# SUPPLIED MATERIAL
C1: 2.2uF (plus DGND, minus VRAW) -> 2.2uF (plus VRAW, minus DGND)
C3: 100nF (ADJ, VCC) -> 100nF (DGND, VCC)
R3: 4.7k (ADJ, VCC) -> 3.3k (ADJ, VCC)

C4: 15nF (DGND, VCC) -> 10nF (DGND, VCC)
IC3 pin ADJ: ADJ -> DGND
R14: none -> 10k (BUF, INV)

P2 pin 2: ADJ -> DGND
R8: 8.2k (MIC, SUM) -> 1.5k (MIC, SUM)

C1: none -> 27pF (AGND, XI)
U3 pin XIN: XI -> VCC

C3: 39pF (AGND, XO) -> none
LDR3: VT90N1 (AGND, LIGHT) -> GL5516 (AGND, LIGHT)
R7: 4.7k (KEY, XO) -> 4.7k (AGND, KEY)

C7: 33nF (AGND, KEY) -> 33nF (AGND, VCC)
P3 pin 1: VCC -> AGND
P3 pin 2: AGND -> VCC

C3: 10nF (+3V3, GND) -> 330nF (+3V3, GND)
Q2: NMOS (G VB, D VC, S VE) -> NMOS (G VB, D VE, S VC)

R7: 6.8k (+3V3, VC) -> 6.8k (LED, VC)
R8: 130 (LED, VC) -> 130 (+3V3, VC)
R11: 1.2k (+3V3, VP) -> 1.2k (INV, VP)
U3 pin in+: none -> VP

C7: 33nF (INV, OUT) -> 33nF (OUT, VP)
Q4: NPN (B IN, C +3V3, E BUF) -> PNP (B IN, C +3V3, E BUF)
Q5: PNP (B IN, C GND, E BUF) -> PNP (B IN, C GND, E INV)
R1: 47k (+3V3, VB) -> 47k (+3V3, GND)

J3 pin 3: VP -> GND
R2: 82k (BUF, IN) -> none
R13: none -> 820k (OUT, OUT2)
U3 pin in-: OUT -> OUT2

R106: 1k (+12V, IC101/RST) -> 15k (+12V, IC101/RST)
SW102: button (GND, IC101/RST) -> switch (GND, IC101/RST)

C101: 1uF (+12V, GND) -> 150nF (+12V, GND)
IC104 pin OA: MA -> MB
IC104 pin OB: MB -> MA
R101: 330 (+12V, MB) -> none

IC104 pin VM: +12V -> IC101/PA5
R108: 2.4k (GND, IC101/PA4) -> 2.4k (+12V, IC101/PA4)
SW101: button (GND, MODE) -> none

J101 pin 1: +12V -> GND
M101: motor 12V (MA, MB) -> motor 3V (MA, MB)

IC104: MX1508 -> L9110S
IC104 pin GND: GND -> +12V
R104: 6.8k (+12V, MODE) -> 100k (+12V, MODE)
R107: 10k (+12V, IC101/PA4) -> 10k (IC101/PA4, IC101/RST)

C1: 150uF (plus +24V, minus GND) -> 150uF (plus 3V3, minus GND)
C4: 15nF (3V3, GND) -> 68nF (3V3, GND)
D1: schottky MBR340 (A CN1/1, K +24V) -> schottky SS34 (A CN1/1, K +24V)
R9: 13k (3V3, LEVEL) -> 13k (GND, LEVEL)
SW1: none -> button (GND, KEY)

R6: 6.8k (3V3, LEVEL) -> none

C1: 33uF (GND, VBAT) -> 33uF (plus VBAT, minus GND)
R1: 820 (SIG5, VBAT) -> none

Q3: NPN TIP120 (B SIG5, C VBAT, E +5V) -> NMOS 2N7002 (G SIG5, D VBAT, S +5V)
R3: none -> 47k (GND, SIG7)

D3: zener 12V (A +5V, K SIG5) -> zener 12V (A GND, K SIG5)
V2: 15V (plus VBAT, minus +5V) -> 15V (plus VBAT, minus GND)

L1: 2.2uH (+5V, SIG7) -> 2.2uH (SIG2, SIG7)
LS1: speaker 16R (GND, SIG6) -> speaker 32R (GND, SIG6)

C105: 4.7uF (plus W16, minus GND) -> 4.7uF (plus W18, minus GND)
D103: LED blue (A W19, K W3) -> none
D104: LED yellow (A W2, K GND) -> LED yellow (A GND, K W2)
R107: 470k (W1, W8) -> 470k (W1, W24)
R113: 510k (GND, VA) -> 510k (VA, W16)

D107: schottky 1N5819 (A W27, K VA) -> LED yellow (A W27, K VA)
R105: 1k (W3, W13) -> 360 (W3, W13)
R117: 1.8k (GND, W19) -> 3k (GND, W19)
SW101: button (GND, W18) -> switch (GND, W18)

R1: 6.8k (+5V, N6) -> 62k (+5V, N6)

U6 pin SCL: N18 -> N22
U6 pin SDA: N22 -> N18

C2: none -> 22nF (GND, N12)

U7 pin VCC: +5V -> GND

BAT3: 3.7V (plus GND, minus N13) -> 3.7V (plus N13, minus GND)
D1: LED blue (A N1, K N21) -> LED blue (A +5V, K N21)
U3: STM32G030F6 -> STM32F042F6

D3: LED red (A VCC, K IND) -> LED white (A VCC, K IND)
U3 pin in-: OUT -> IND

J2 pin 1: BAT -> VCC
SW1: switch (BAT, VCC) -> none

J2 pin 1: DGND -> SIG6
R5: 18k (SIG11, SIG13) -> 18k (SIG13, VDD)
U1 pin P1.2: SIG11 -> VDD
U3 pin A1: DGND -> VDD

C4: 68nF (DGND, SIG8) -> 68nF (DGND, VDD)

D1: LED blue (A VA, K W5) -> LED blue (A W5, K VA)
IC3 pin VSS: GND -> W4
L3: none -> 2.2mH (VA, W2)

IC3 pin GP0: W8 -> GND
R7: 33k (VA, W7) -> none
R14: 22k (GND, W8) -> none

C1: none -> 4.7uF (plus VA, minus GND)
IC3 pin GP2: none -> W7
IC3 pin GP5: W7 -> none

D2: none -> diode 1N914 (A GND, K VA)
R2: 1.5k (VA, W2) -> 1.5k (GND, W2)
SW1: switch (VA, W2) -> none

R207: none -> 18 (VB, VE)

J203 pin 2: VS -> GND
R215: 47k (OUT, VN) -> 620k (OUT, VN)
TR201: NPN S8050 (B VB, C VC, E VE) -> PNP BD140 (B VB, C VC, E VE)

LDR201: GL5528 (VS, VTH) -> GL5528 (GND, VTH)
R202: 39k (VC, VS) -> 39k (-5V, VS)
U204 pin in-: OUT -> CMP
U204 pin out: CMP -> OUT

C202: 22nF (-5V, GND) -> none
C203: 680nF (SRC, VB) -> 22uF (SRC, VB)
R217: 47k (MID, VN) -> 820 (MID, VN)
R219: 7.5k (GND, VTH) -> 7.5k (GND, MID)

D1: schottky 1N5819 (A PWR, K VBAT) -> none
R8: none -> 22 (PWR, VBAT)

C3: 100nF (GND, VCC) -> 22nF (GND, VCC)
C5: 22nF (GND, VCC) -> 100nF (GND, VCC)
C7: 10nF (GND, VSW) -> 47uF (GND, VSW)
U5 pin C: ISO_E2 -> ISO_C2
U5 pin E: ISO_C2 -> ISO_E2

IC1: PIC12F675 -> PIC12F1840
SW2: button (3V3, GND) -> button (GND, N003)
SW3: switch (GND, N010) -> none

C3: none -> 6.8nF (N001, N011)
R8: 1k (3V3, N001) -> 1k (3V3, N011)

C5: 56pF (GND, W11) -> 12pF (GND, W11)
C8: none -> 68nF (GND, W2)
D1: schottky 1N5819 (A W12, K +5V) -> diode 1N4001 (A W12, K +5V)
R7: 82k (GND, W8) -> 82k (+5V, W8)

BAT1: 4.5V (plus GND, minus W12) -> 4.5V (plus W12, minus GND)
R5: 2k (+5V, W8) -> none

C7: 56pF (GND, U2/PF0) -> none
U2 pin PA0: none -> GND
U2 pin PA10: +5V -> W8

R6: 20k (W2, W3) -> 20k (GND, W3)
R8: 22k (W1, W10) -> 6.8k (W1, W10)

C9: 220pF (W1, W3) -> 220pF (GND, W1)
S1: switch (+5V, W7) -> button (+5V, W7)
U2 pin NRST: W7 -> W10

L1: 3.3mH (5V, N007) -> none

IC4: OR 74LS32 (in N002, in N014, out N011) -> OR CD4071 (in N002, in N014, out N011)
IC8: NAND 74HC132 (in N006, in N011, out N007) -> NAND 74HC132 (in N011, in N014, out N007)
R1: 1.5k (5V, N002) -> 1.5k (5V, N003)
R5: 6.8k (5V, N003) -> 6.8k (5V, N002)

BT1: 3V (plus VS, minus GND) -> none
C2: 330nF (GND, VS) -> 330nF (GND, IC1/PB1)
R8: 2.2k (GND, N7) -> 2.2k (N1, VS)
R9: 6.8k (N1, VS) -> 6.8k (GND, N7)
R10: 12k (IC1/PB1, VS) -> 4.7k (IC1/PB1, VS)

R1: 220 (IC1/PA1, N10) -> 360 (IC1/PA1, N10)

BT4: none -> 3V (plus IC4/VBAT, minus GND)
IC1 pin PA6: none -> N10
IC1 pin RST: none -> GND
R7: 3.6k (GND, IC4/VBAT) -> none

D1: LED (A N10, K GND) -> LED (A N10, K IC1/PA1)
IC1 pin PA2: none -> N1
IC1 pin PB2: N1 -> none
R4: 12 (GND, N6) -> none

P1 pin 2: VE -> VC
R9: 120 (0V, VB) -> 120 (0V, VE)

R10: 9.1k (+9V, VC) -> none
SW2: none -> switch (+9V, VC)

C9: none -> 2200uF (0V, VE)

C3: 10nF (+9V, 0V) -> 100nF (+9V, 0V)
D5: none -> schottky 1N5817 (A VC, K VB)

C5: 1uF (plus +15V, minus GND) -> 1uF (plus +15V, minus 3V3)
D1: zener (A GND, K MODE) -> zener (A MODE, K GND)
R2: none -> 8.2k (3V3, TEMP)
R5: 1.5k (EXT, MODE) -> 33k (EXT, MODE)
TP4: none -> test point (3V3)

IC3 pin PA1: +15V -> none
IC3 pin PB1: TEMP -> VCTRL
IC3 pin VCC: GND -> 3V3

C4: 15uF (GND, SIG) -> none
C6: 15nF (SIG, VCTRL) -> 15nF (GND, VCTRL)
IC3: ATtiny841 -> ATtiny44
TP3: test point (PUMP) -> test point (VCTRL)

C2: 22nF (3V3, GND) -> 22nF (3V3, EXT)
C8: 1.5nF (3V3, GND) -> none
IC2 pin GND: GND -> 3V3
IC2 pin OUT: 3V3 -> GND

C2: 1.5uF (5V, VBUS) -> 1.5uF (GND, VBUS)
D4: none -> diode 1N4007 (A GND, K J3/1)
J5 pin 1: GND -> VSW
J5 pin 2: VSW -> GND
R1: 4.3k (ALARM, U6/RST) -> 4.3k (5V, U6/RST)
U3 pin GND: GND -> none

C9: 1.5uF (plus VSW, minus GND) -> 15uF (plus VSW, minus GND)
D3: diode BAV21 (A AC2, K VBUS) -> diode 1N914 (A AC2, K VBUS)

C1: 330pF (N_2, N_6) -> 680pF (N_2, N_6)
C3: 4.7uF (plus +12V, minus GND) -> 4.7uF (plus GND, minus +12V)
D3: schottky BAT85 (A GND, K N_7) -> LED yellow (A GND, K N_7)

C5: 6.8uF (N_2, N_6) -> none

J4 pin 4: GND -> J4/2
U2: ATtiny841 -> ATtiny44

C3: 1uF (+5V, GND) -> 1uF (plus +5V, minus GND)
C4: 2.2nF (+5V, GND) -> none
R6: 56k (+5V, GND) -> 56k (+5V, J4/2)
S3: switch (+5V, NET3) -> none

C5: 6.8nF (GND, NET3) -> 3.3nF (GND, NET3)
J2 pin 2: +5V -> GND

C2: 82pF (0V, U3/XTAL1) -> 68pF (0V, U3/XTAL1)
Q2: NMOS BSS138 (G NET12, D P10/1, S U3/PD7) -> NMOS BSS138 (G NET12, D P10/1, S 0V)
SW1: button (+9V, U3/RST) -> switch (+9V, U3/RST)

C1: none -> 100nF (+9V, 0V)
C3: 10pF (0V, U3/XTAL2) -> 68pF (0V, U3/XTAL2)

# TASK ITEM
Only lines holding the word "NMOS" belong in the answer; copy each one from the material.

# WORKED SOLUTION
Q2: NMOS (G VB, D VC, S VE) -> NMOS (G VB, D VE, S VC)
Q3: NPN TIP120 (B SIG5, C VBAT, E +5V) -> NMOS 2N7002 (G SIG5, D VBAT, S +5V)
Q2: NMOS BSS138 (G NET12, D P10/1, S U3/PD7) -> NMOS BSS138 (G NET12, D P10/1, S 0V)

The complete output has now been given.